What the task requires
A line below contains "(515, 86) = (783, 490): turquoise", and a later one contains "(549, 343) = (385, 378): orange". Repeat both, with every line between them, exactly.

Exercise materials
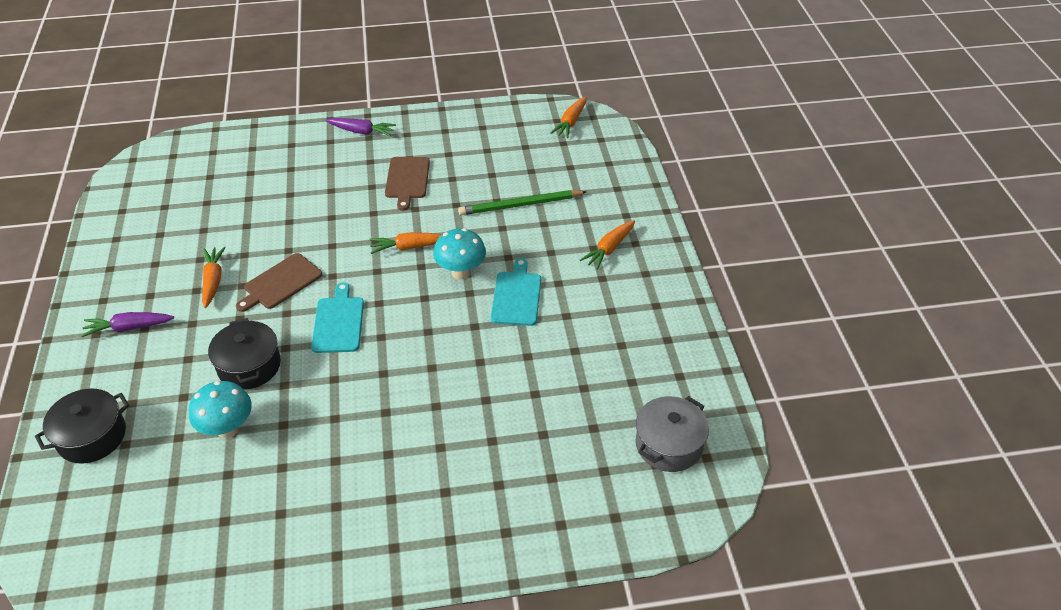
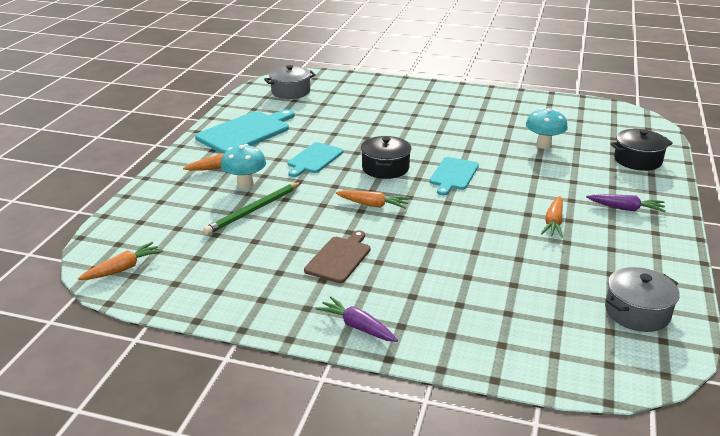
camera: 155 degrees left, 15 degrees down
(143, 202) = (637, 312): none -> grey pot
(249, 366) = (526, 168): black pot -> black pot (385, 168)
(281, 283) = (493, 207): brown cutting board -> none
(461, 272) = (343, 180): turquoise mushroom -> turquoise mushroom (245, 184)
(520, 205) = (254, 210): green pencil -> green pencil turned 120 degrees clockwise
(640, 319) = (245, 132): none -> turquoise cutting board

==

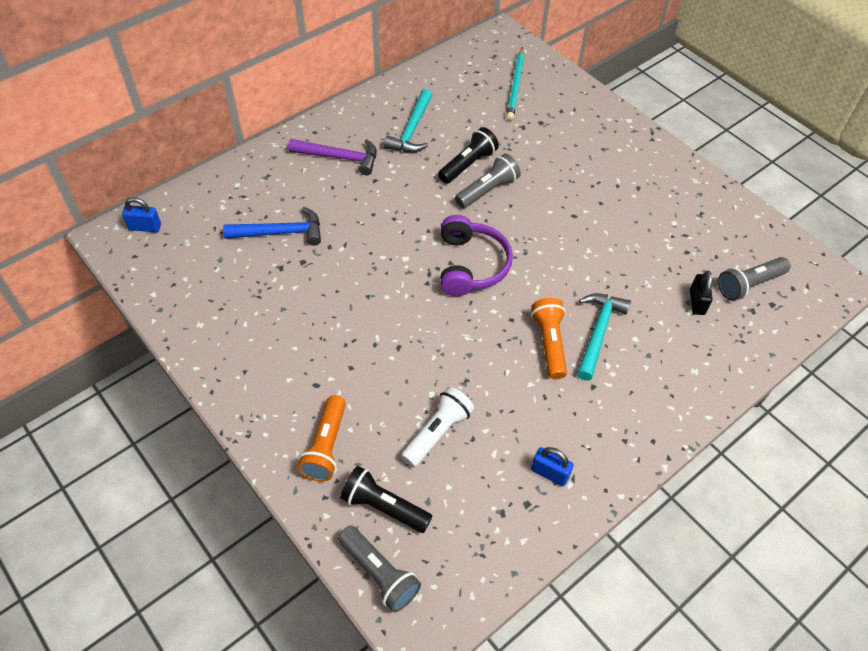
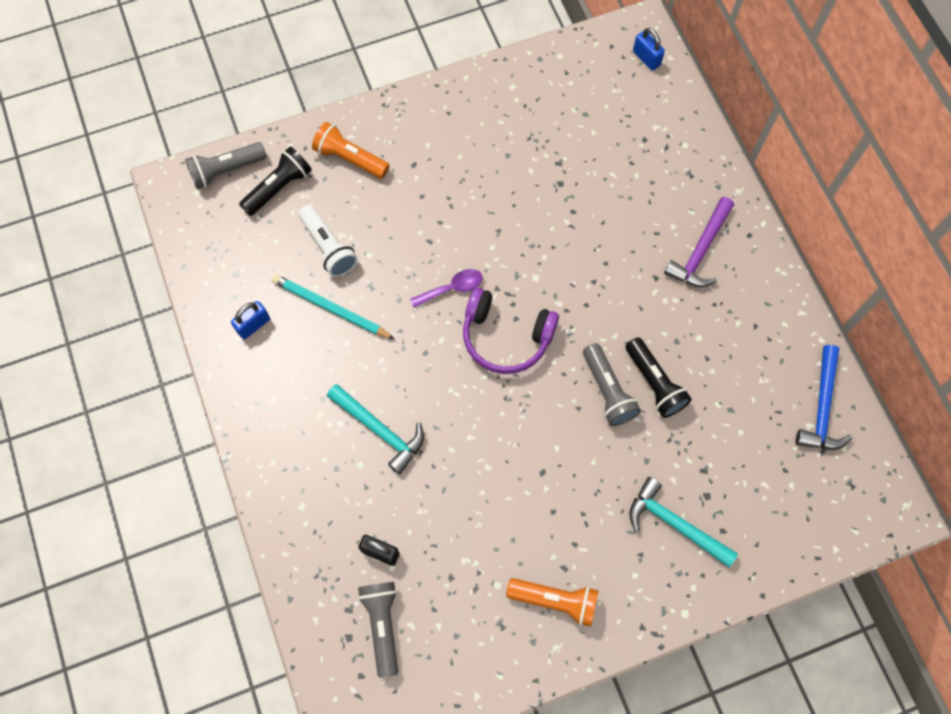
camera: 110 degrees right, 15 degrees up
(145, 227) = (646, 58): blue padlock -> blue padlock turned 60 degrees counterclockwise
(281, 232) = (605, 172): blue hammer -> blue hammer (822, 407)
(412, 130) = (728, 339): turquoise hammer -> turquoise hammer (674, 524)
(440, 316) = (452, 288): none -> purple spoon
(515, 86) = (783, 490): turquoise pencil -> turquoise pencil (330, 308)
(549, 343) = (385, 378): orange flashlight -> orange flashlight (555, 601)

--

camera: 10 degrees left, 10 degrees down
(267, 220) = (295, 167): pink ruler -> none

Output of the exercise
(515, 86) = (783, 490): turquoise pencil -> turquoise pencil (330, 308)
(549, 343) = (385, 378): orange flashlight -> orange flashlight (555, 601)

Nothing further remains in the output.